## [Goal of the exercise]
Look in the data below for the line that contains "Detect every instance". Copy that line and the remaining lines exactly.

## [Data records]

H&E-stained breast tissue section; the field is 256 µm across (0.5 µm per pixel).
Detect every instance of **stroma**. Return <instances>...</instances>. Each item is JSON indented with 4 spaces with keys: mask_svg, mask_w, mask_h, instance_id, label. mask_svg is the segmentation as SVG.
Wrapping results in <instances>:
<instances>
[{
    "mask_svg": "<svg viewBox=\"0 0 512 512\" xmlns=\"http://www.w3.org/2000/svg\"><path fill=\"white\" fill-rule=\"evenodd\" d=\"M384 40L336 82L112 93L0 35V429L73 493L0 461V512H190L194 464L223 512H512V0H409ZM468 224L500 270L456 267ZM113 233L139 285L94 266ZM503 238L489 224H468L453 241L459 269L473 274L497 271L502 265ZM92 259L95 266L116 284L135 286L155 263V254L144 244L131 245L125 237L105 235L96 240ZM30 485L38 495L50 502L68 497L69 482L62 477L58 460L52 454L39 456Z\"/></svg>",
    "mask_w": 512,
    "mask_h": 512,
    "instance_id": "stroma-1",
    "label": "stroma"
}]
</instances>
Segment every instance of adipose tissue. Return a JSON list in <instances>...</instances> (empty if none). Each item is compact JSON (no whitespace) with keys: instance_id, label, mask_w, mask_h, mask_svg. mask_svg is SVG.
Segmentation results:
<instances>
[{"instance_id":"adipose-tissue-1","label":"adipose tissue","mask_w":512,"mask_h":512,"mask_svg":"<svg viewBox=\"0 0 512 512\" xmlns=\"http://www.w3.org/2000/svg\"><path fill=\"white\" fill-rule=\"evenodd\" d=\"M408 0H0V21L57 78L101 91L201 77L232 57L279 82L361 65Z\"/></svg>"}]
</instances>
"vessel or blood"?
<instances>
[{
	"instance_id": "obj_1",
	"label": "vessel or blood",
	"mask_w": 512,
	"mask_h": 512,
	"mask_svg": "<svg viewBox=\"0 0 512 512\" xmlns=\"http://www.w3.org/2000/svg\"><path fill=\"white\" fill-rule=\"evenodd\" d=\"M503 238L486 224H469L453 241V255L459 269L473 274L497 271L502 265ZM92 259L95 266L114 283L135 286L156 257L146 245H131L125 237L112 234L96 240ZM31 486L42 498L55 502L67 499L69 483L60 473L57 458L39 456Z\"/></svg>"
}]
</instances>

## [Task answer]
Detect every instance of **stroma**. Return <instances>...</instances>. Each item is JSON indented with 4 spaces with keys: mask_svg, mask_w, mask_h, instance_id, label. mask_svg is the segmentation as SVG.
Wrapping results in <instances>:
<instances>
[{
    "mask_svg": "<svg viewBox=\"0 0 512 512\" xmlns=\"http://www.w3.org/2000/svg\"><path fill=\"white\" fill-rule=\"evenodd\" d=\"M384 40L336 82L112 93L0 35V429L73 493L0 461V512H190L194 464L223 512H512V0H409ZM468 224L500 270L456 267ZM113 233L139 285L94 266ZM503 238L489 224H468L453 241L459 269L473 274L497 271L502 265ZM92 259L95 266L116 284L135 286L155 263V254L144 244L131 245L125 237L105 235L96 240ZM30 485L38 495L50 502L68 497L69 482L62 477L58 460L52 454L39 456Z\"/></svg>",
    "mask_w": 512,
    "mask_h": 512,
    "instance_id": "stroma-1",
    "label": "stroma"
}]
</instances>
Segment every instance of adipose tissue. Return a JSON list in <instances>...</instances> (empty if none). Each item is compact JSON (no whitespace) with keys: instance_id, label, mask_w, mask_h, mask_svg. mask_svg is SVG.
Segmentation results:
<instances>
[{"instance_id":"adipose-tissue-1","label":"adipose tissue","mask_w":512,"mask_h":512,"mask_svg":"<svg viewBox=\"0 0 512 512\" xmlns=\"http://www.w3.org/2000/svg\"><path fill=\"white\" fill-rule=\"evenodd\" d=\"M408 0H0V21L57 78L101 91L201 77L232 57L279 82L361 65Z\"/></svg>"}]
</instances>
"vessel or blood"?
<instances>
[{
	"instance_id": "obj_1",
	"label": "vessel or blood",
	"mask_w": 512,
	"mask_h": 512,
	"mask_svg": "<svg viewBox=\"0 0 512 512\" xmlns=\"http://www.w3.org/2000/svg\"><path fill=\"white\" fill-rule=\"evenodd\" d=\"M503 238L486 224H469L453 241V255L459 269L473 274L497 271L502 265ZM92 259L95 266L114 283L135 286L156 257L146 245H131L125 237L112 234L96 240ZM31 486L42 498L55 502L67 499L69 483L60 473L57 458L39 456Z\"/></svg>"
}]
</instances>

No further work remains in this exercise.